Task input –
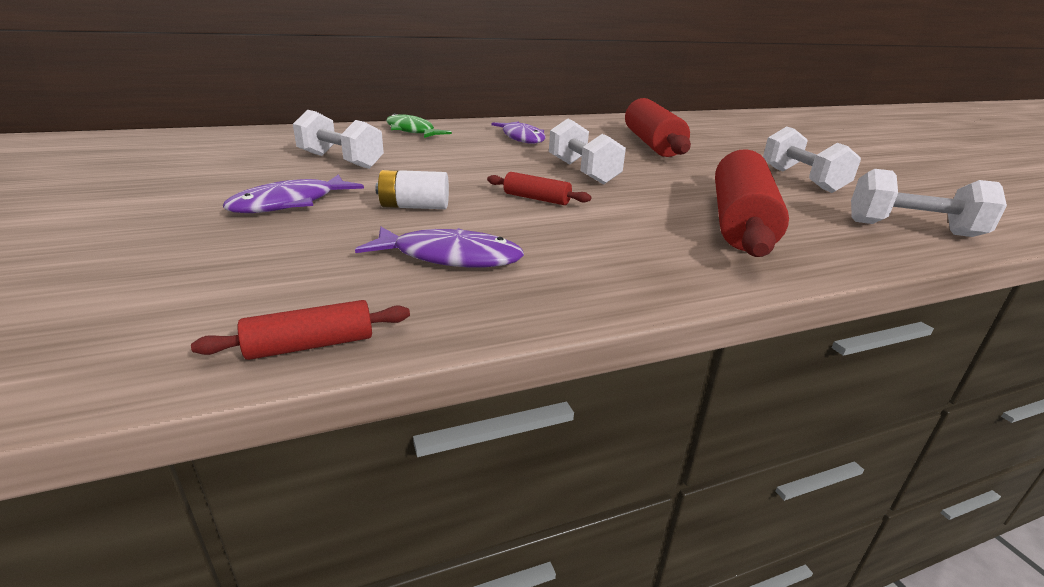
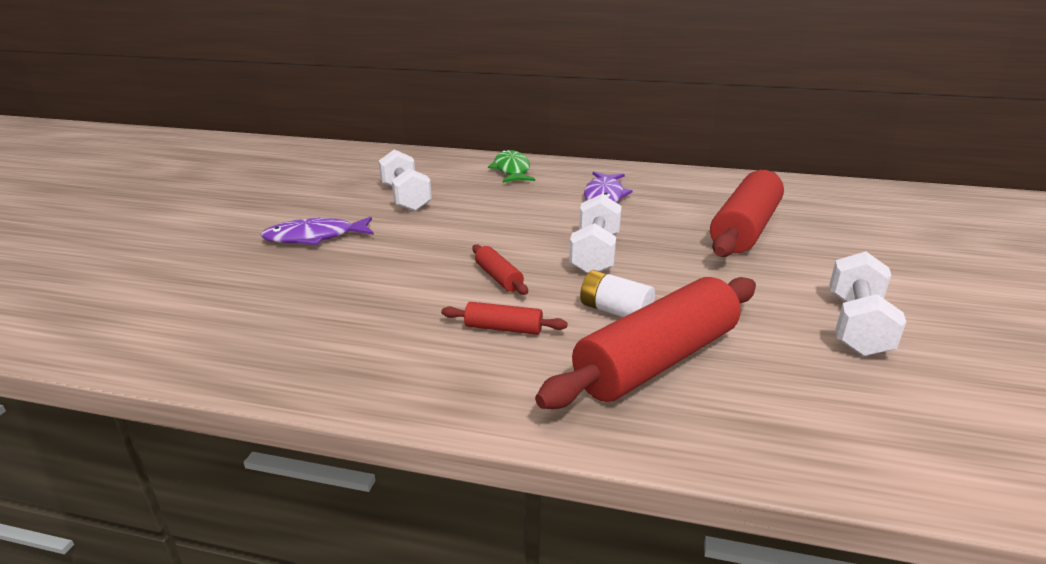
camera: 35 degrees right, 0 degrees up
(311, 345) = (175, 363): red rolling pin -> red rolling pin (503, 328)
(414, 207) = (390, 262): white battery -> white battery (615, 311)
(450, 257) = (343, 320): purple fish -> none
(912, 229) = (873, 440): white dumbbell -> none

What to work on –
Exact duplicates of all the entries are required, and no image may appear in them.

Completed exercise –
camera: 35 degrees right, 0 degrees up
(311, 345) = (175, 363): red rolling pin -> red rolling pin (503, 328)
(414, 207) = (390, 262): white battery -> white battery (615, 311)
(450, 257) = (343, 320): purple fish -> none
(912, 229) = (873, 440): white dumbbell -> none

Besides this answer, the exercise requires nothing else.